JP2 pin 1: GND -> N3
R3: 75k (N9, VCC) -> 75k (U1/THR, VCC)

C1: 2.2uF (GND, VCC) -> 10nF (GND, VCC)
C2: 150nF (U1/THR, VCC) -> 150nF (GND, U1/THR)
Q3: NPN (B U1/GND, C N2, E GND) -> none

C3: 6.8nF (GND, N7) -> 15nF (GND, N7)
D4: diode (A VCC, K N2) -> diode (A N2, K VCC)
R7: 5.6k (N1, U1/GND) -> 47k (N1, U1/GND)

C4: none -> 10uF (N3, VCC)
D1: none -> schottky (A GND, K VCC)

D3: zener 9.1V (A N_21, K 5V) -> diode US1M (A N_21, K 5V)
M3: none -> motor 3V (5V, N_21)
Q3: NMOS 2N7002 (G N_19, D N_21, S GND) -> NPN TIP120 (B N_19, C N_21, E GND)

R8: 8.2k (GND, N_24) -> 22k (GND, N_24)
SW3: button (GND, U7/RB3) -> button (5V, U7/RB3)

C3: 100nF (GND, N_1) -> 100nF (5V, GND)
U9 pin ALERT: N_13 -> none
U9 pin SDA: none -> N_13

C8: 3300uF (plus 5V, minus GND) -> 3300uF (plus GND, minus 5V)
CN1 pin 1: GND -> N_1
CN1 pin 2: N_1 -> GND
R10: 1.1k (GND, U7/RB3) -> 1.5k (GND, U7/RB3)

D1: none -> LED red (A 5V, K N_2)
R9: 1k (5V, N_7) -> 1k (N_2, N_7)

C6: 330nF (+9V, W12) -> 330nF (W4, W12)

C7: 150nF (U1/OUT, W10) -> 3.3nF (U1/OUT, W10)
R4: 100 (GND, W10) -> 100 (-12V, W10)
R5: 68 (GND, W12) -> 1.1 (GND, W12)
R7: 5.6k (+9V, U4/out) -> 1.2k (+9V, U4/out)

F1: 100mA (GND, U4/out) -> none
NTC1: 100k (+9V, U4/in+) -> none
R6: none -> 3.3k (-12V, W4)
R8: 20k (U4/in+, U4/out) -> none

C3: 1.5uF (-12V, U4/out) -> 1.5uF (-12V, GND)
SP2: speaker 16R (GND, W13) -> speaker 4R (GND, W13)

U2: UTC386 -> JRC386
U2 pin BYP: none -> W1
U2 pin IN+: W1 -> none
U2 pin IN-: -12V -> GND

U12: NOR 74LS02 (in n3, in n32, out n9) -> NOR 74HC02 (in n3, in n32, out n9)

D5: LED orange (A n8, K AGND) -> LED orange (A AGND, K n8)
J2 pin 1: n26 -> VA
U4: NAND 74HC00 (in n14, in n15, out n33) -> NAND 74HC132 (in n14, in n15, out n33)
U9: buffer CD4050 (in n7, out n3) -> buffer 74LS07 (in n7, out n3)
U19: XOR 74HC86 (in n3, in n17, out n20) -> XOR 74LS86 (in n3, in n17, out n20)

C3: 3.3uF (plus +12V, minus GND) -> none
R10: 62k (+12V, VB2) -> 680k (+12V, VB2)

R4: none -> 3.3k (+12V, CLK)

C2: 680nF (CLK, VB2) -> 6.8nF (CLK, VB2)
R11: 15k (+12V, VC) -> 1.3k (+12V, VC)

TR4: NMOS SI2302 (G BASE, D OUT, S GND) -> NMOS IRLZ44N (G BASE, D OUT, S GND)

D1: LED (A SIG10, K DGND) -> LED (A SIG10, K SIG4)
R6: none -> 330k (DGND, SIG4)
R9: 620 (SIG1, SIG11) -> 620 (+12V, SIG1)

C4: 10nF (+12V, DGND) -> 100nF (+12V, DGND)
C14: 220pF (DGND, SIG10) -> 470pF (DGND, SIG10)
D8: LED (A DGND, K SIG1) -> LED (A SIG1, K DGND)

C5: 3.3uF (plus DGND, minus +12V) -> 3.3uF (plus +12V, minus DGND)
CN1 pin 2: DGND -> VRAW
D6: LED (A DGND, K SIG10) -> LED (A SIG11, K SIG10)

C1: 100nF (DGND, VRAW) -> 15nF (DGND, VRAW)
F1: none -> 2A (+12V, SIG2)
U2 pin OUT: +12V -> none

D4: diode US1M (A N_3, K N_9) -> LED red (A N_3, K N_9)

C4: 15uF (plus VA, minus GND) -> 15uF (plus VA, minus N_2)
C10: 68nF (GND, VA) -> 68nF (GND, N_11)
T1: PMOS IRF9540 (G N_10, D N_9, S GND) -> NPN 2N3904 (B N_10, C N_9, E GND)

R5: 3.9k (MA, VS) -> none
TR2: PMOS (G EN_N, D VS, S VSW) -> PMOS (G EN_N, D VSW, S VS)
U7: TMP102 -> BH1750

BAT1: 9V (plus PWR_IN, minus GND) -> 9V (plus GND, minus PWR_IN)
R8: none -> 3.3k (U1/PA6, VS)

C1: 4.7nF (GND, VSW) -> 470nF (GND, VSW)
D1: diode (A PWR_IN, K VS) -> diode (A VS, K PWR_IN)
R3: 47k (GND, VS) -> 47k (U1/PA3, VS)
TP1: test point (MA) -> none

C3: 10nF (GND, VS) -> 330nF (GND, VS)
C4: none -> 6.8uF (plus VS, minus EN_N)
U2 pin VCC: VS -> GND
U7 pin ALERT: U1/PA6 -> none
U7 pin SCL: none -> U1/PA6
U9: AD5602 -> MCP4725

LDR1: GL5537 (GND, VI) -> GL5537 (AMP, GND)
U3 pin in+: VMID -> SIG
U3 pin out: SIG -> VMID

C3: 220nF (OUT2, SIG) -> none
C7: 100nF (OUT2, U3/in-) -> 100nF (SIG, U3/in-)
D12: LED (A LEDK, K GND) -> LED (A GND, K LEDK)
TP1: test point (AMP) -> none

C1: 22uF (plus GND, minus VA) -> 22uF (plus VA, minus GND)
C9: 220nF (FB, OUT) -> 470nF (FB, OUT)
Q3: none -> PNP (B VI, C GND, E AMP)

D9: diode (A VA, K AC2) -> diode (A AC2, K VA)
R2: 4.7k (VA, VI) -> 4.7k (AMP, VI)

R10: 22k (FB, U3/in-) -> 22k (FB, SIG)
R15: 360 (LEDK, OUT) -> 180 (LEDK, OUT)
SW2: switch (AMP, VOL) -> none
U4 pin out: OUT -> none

◇ ◇ ◇ ◇ ◇

The entries above hold the needed span. Transcribe exactly the lines from the one with "R5: 3.9k (MA, VS) -> none" to the one with "D1: diode (A", both included.

R5: 3.9k (MA, VS) -> none
TR2: PMOS (G EN_N, D VS, S VSW) -> PMOS (G EN_N, D VSW, S VS)
U7: TMP102 -> BH1750

BAT1: 9V (plus PWR_IN, minus GND) -> 9V (plus GND, minus PWR_IN)
R8: none -> 3.3k (U1/PA6, VS)

C1: 4.7nF (GND, VSW) -> 470nF (GND, VSW)
D1: diode (A PWR_IN, K VS) -> diode (A VS, K PWR_IN)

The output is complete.